[Your objective]: Without any of their pictures, return all of the records exactly.

Start of The data

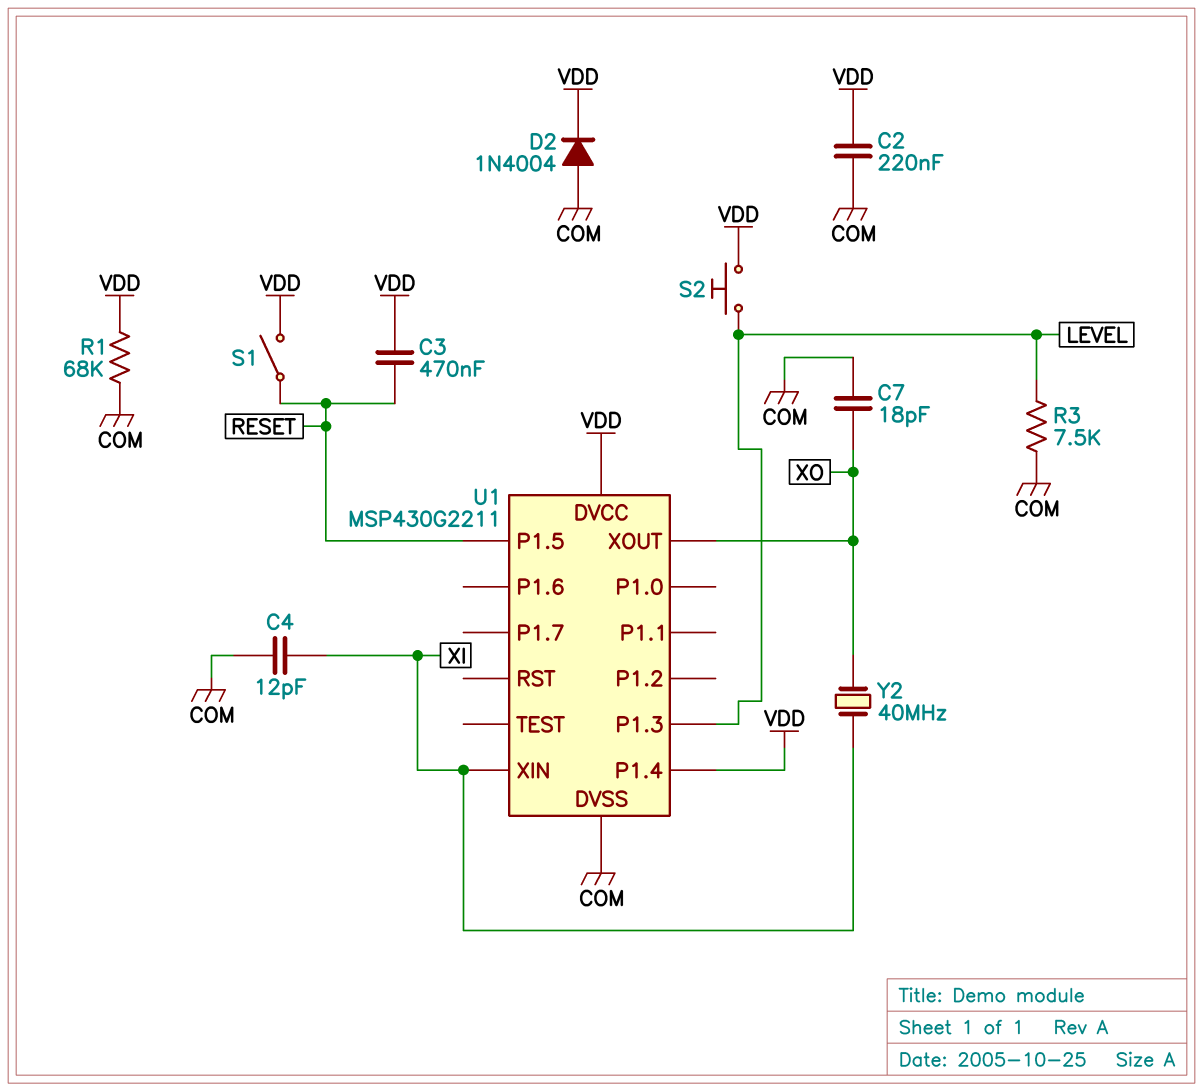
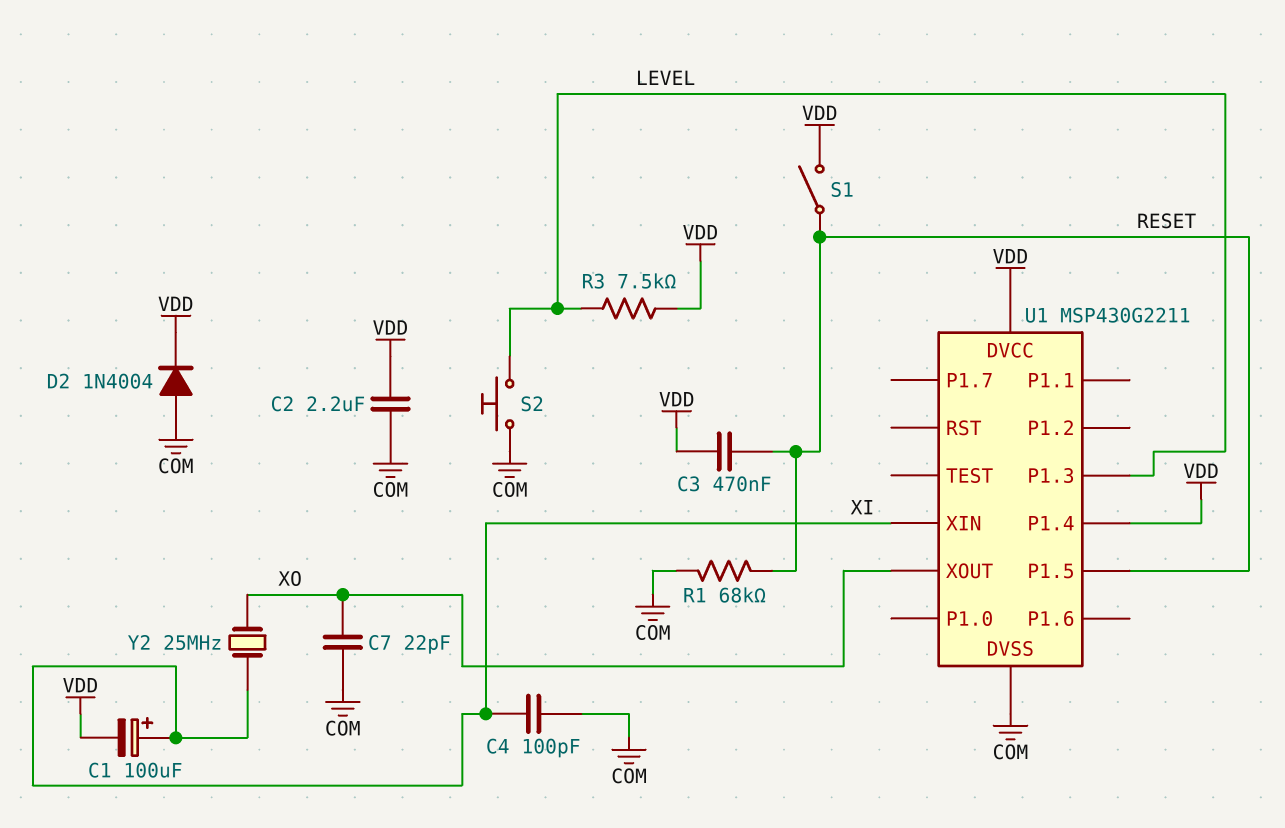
C1: none -> 100uF (plus XI, minus VDD)
C2: 220nF (COM, VDD) -> 2.2uF (COM, VDD)
C4: 12pF (COM, XI) -> 100pF (COM, XI)
C7: 18pF (COM, XO) -> 22pF (COM, XO)
R1: 68k (COM, VDD) -> 68k (COM, RESET)
R3: 7.5k (COM, LEVEL) -> 7.5k (LEVEL, VDD)
S2: button (LEVEL, VDD) -> button (COM, LEVEL)
Y2: 40MHz (XI, XO) -> 25MHz (XI, XO)

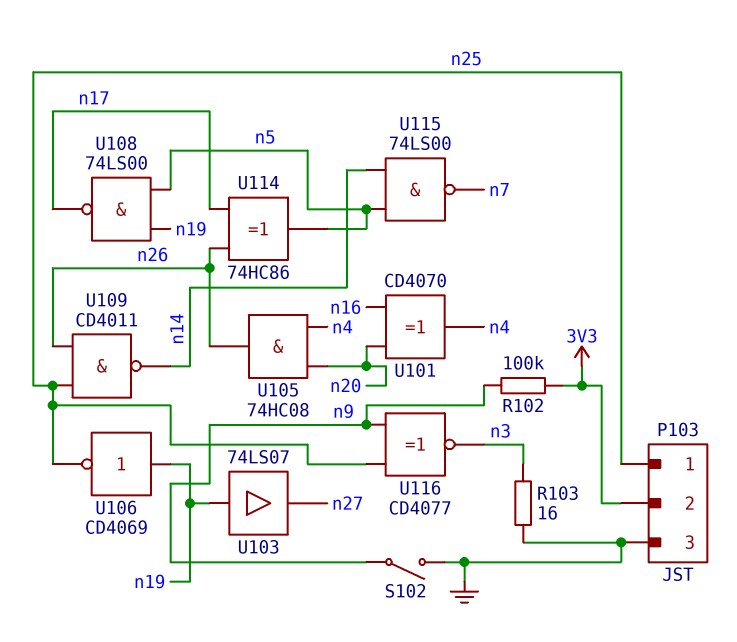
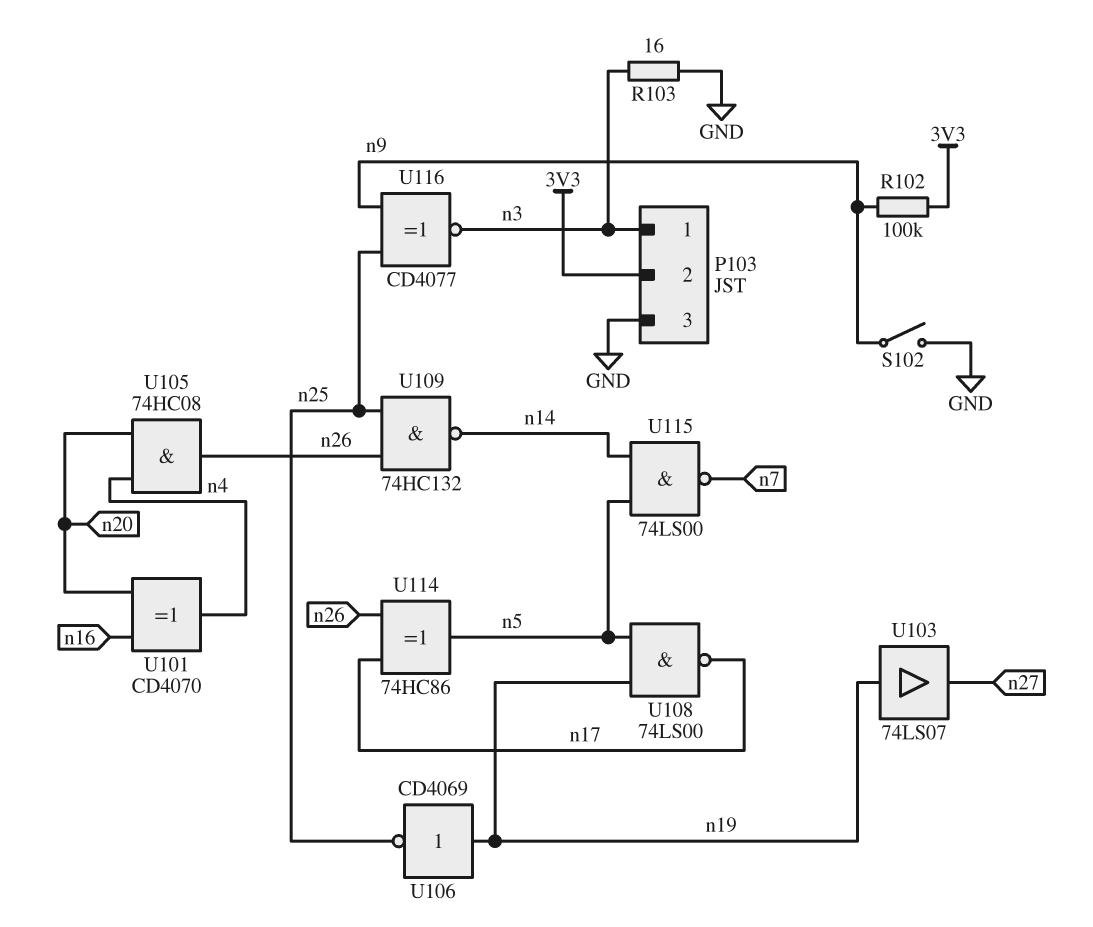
P103 pin 1: n25 -> n3
U109: NAND CD4011 (in n25, in n26, out n14) -> NAND 74HC132 (in n25, in n26, out n14)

End of The data

[Expected output]:
C1: none -> 100uF (plus XI, minus VDD)
C2: 220nF (COM, VDD) -> 2.2uF (COM, VDD)
C4: 12pF (COM, XI) -> 100pF (COM, XI)
C7: 18pF (COM, XO) -> 22pF (COM, XO)
R1: 68k (COM, VDD) -> 68k (COM, RESET)
R3: 7.5k (COM, LEVEL) -> 7.5k (LEVEL, VDD)
S2: button (LEVEL, VDD) -> button (COM, LEVEL)
Y2: 40MHz (XI, XO) -> 25MHz (XI, XO)

P103 pin 1: n25 -> n3
U109: NAND CD4011 (in n25, in n26, out n14) -> NAND 74HC132 (in n25, in n26, out n14)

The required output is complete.